**Your objective**
Write out the stretch of lines below that begins at the line with "camera: 75 degrees left, 10 degrees down" and ends at the line with "shifted | lampe", including both, exactly as given and nothing more.

**Listed records**
((
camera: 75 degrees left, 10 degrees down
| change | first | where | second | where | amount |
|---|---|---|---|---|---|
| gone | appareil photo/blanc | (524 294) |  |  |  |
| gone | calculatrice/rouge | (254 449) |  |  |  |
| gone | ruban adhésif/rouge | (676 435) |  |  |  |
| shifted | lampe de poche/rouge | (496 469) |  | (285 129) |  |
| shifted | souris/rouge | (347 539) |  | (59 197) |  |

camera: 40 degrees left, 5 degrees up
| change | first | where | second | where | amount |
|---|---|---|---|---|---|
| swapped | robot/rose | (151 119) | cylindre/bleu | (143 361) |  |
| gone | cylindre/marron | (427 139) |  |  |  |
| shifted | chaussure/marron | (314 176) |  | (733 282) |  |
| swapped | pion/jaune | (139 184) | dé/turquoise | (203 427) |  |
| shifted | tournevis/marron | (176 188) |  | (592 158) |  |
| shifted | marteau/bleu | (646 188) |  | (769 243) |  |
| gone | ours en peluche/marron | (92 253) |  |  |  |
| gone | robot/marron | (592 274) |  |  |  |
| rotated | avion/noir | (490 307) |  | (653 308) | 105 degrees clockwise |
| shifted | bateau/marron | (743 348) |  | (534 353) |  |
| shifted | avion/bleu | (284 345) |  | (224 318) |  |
))
((
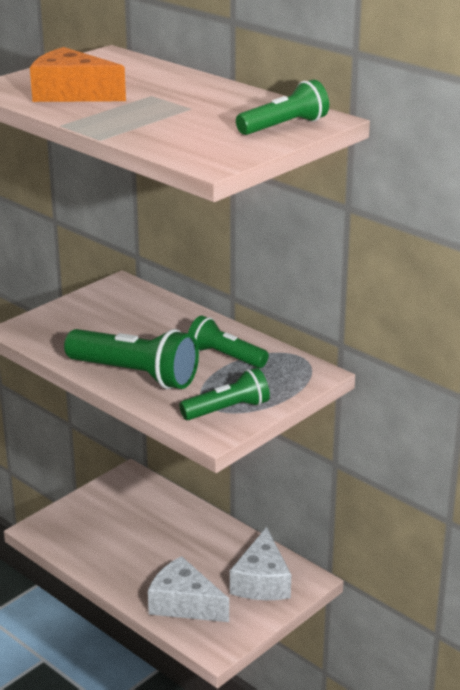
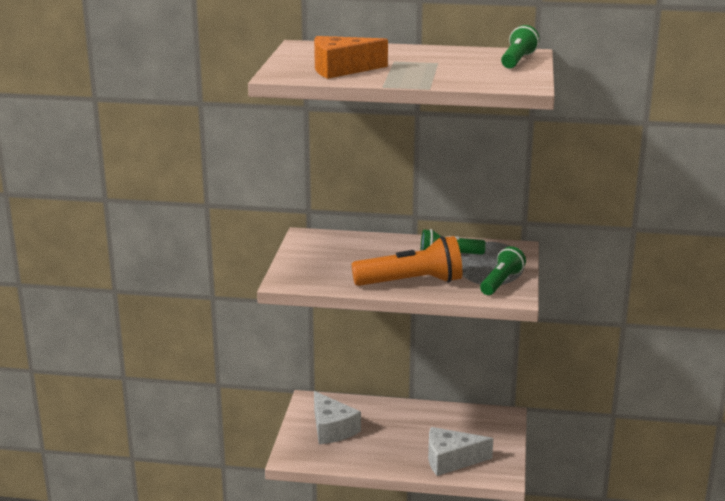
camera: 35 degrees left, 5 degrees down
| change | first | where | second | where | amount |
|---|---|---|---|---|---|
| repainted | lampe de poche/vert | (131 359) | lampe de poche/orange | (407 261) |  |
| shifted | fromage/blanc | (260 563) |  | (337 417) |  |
))
**Solution to this task**
camera: 75 degrees left, 10 degrees down
| change | first | where | second | where | amount |
|---|---|---|---|---|---|
| gone | appareil photo/blanc | (524 294) |  |  |  |
| gone | calculatrice/rouge | (254 449) |  |  |  |
| gone | ruban adhésif/rouge | (676 435) |  |  |  |
| shifted | lampe de poche/rouge | (496 469) |  | (285 129) |  |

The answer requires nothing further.